Start of Block
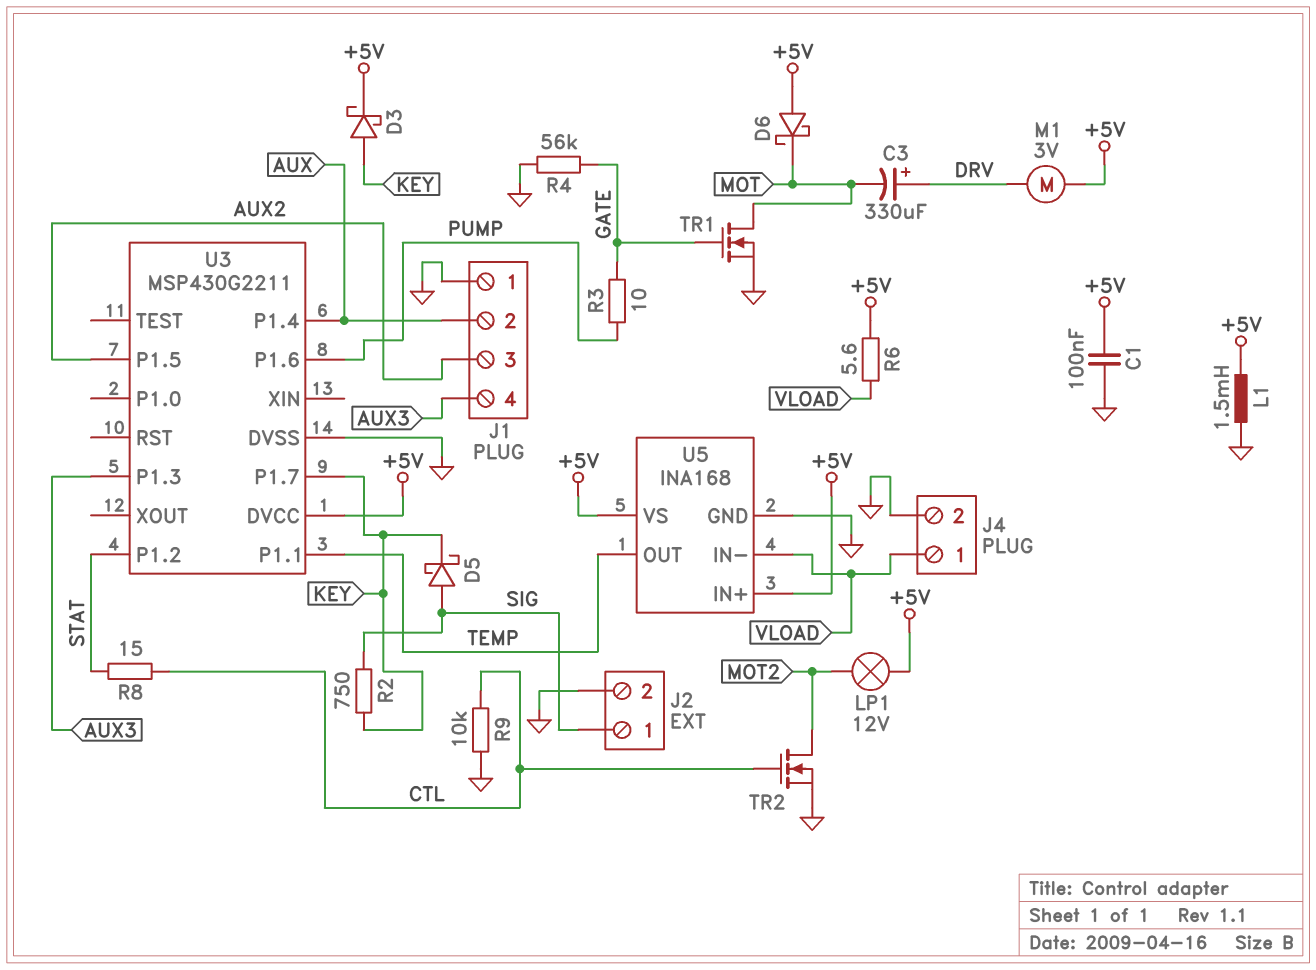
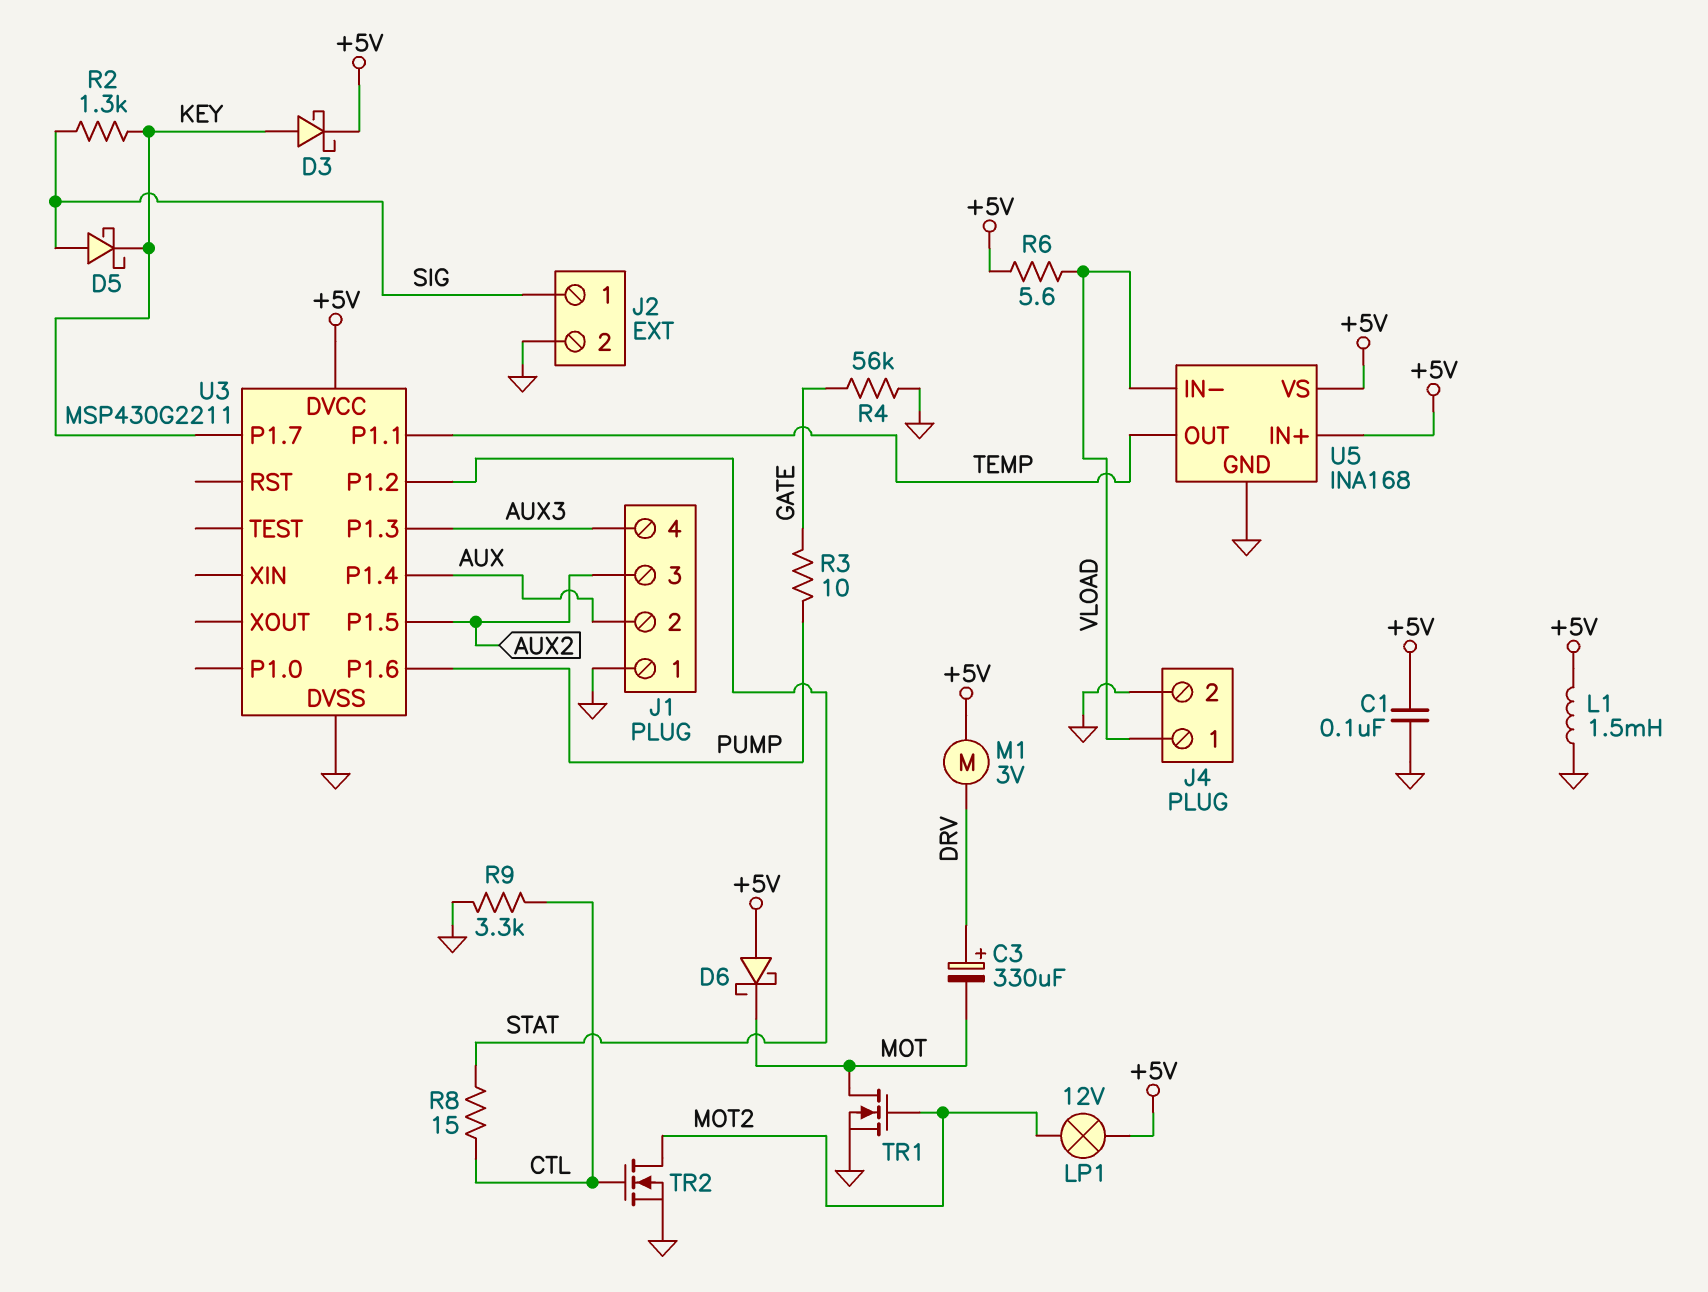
R2: 750 (KEY, SIG) -> 1.3k (KEY, SIG)
R9: 10k (CTL, GND) -> 3.3k (CTL, GND)
TR1: NMOS (G GATE, D MOT, S GND) -> NMOS (G MOT2, D MOT, S GND)

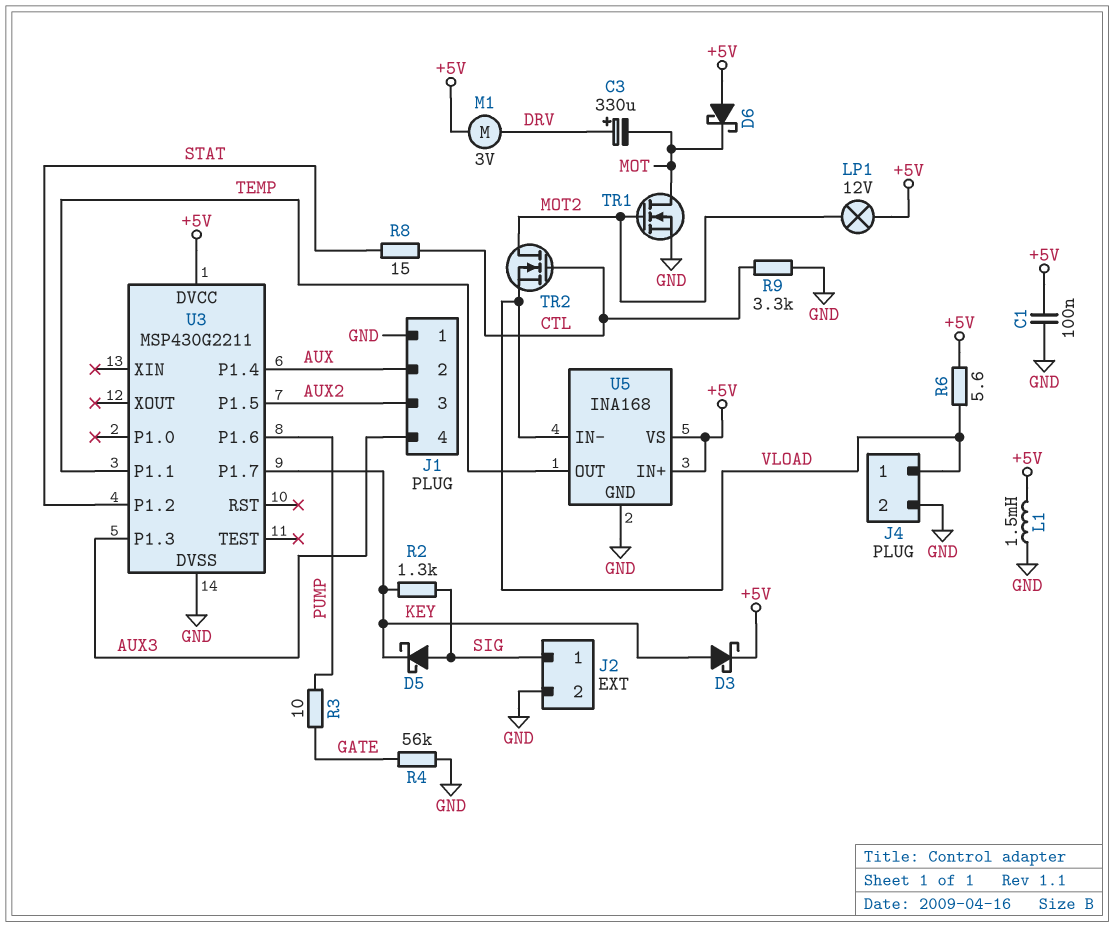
TR2: NMOS (G CTL, D MOT2, S GND) -> NMOS (G CTL, D MOT2, S VLOAD)

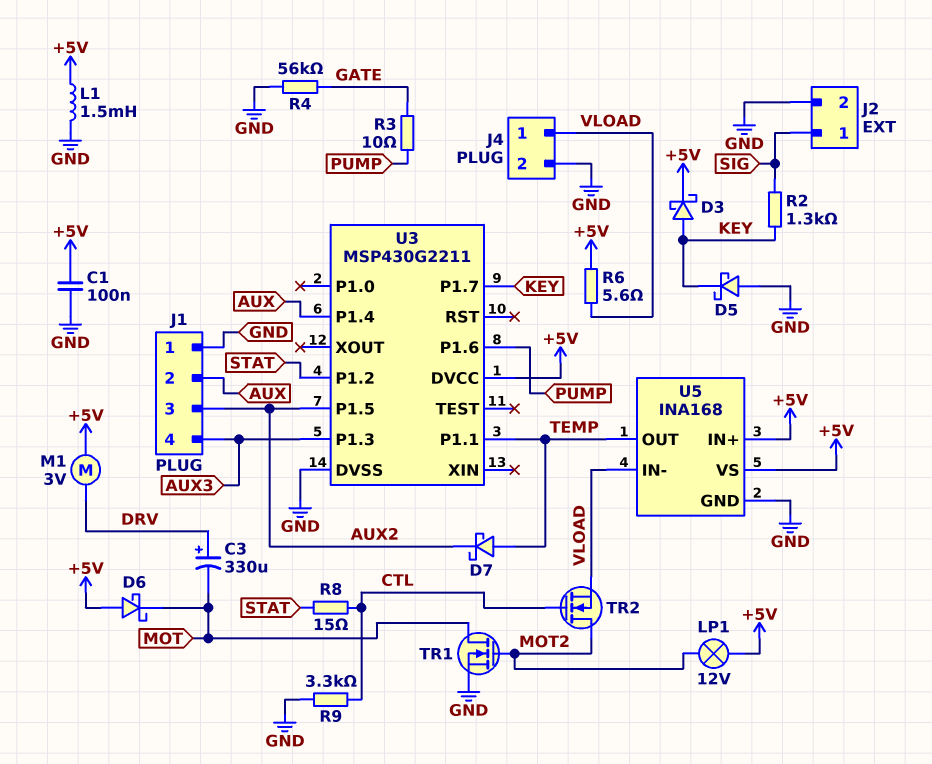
D5: schottky (A SIG, K KEY) -> schottky (A GND, K KEY)
D7: none -> schottky (A TEMP, K AUX2)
End of Block
Assignment: Every line of the material that holds "schottky" should be copied out as the answer.

Written response:
D5: schottky (A SIG, K KEY) -> schottky (A GND, K KEY)
D7: none -> schottky (A TEMP, K AUX2)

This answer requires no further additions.